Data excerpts
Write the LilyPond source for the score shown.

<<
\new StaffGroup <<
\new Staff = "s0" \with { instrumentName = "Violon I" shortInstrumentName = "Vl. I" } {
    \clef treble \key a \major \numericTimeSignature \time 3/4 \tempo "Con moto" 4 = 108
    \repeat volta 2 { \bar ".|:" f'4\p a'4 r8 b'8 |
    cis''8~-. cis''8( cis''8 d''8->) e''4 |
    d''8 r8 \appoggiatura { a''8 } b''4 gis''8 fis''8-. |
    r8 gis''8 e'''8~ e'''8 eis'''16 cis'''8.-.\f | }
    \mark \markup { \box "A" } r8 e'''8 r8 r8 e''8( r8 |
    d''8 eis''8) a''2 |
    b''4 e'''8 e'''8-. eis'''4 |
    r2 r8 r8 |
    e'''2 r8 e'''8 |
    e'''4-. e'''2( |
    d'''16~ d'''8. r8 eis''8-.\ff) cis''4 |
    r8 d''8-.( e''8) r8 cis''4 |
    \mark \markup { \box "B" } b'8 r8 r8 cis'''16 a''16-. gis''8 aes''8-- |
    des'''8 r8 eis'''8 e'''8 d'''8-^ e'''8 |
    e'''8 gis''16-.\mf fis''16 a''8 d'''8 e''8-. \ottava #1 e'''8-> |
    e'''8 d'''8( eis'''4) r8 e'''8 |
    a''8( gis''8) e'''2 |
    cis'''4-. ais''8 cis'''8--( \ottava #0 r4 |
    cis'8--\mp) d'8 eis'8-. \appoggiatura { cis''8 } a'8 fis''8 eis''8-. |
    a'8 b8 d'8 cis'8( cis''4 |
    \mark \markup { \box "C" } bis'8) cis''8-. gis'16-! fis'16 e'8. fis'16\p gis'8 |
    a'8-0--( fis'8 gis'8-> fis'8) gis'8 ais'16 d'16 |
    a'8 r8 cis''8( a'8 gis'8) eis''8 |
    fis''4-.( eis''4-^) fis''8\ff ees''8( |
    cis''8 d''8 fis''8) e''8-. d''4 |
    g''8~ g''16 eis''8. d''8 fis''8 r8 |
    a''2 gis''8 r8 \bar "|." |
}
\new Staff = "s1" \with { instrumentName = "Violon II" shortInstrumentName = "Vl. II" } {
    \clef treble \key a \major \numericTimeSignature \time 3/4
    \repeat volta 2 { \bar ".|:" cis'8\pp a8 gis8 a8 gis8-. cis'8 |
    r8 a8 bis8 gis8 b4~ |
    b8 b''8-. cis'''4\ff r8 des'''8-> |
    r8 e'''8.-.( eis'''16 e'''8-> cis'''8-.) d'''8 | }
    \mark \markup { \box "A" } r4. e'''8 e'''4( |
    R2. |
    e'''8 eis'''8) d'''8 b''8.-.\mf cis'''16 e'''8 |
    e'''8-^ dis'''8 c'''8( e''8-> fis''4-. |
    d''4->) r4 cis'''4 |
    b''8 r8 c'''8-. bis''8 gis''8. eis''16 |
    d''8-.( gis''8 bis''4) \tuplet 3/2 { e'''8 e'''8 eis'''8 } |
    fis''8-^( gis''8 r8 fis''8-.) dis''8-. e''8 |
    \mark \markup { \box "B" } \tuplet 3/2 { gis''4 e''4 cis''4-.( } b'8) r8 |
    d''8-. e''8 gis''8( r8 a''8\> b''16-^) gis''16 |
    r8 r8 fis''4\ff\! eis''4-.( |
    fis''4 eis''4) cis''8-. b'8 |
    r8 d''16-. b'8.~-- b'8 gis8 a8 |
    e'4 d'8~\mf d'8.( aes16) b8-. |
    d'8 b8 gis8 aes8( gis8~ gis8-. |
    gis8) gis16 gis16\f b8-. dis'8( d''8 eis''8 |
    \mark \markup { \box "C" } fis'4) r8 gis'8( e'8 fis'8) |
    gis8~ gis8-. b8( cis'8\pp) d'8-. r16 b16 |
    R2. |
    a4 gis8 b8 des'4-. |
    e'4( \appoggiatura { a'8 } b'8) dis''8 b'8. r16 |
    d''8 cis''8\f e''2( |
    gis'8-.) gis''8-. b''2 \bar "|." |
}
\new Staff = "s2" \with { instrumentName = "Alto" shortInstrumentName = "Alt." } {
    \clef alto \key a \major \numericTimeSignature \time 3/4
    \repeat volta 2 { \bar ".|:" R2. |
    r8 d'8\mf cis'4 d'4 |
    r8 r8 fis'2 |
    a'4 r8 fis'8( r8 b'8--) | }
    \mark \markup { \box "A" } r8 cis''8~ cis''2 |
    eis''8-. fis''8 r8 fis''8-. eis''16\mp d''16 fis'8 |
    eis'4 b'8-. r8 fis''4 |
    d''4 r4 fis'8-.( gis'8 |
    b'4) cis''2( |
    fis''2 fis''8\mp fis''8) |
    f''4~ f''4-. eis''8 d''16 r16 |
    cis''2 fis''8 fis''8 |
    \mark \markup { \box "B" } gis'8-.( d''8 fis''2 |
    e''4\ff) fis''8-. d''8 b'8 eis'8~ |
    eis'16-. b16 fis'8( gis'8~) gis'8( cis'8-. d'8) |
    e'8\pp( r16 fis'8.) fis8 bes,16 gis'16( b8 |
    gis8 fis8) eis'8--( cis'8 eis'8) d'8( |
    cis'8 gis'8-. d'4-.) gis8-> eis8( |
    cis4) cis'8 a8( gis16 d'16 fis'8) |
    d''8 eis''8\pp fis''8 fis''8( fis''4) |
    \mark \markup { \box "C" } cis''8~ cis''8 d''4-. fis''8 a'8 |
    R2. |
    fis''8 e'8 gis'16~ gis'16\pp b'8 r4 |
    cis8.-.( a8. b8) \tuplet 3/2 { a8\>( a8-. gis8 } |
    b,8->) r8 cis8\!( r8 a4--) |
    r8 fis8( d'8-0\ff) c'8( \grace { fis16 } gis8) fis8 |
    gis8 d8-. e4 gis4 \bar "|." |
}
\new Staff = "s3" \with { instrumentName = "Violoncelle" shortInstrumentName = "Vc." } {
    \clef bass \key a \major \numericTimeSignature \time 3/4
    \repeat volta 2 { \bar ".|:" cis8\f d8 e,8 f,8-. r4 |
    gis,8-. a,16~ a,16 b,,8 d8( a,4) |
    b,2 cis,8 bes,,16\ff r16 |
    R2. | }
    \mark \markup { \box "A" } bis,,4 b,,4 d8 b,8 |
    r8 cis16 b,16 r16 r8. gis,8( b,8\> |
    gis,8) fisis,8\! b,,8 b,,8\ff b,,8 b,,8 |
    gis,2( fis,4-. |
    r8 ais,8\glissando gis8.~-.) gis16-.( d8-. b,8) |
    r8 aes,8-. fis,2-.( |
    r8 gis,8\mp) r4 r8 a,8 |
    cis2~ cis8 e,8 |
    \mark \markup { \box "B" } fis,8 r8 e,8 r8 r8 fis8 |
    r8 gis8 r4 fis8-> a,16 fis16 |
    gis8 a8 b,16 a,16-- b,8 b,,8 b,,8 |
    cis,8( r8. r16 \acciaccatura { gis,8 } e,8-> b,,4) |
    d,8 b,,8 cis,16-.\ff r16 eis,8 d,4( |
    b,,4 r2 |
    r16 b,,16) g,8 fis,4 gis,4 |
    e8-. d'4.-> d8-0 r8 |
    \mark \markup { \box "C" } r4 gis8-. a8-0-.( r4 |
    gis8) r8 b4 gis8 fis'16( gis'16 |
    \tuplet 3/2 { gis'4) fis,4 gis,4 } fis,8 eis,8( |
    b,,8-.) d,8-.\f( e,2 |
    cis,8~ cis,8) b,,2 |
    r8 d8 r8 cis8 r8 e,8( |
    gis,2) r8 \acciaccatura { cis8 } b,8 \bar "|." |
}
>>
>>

- Stated exercise
Find each line above that contains the string "volta" and copy those lines.

- Completed task
    \repeat volta 2 { \bar ".|:" f'4\p a'4 r8 b'8 |
    \repeat volta 2 { \bar ".|:" cis'8\pp a8 gis8 a8 gis8-. cis'8 |
    \repeat volta 2 { \bar ".|:" R2. |
    \repeat volta 2 { \bar ".|:" cis8\f d8 e,8 f,8-. r4 |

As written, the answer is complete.